▶ [What you need to do]:
Starting at the line that holds "R11: 1.2k (GND, SIG10) -> 1.2k (GND, SIG8)", reproduce each line exactly up to and including the last line of the records below. Pictures stay out.

▶ [Image comparison data]:
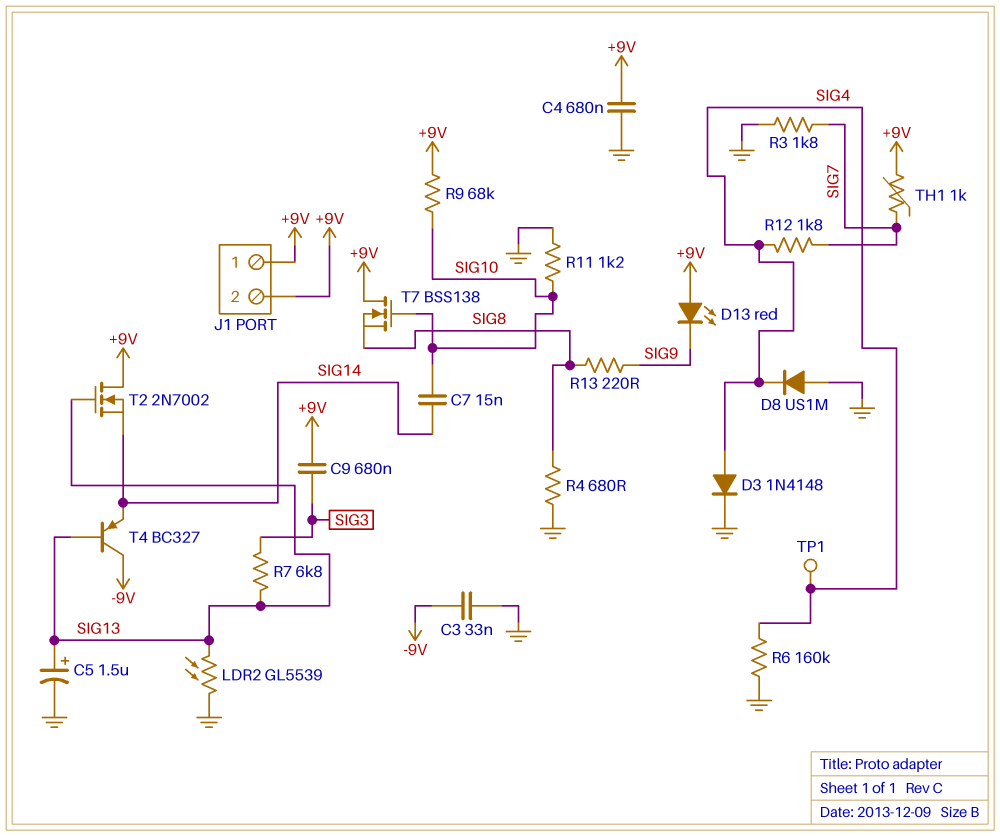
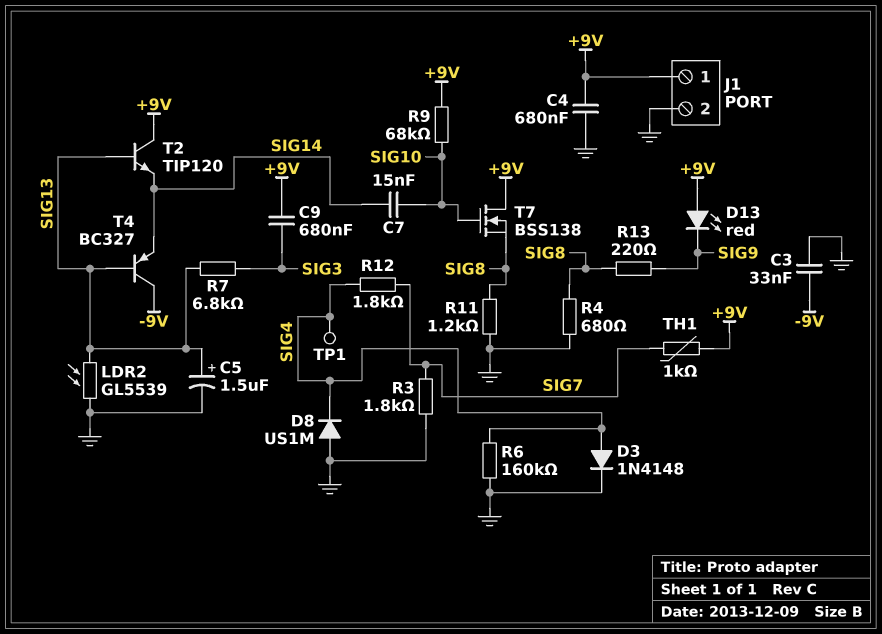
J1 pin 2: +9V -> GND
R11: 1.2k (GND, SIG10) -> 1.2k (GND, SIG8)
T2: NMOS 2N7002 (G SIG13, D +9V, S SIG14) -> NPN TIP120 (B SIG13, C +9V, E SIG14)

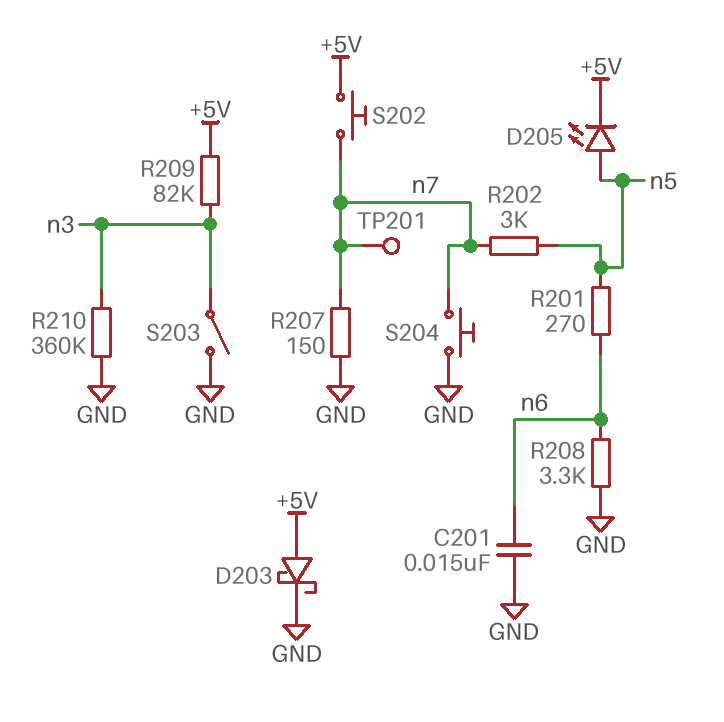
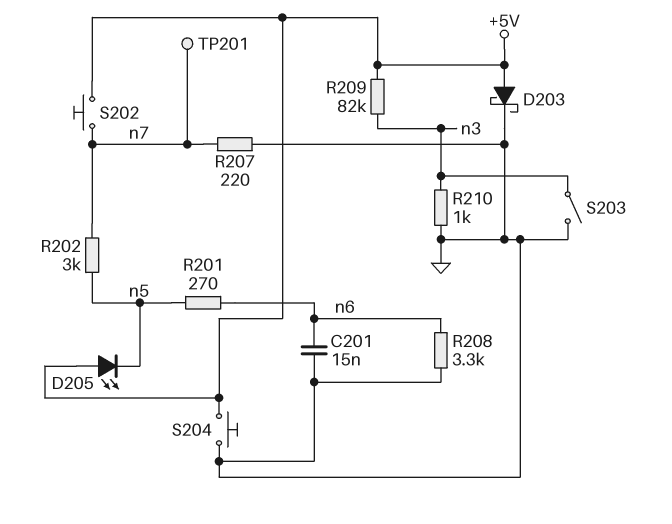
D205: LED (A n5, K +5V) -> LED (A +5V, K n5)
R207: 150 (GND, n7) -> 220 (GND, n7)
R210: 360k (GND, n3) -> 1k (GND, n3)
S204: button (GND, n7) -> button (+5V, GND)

▶ [Your response]:
R11: 1.2k (GND, SIG10) -> 1.2k (GND, SIG8)
T2: NMOS 2N7002 (G SIG13, D +9V, S SIG14) -> NPN TIP120 (B SIG13, C +9V, E SIG14)

D205: LED (A n5, K +5V) -> LED (A +5V, K n5)
R207: 150 (GND, n7) -> 220 (GND, n7)
R210: 360k (GND, n3) -> 1k (GND, n3)
S204: button (GND, n7) -> button (+5V, GND)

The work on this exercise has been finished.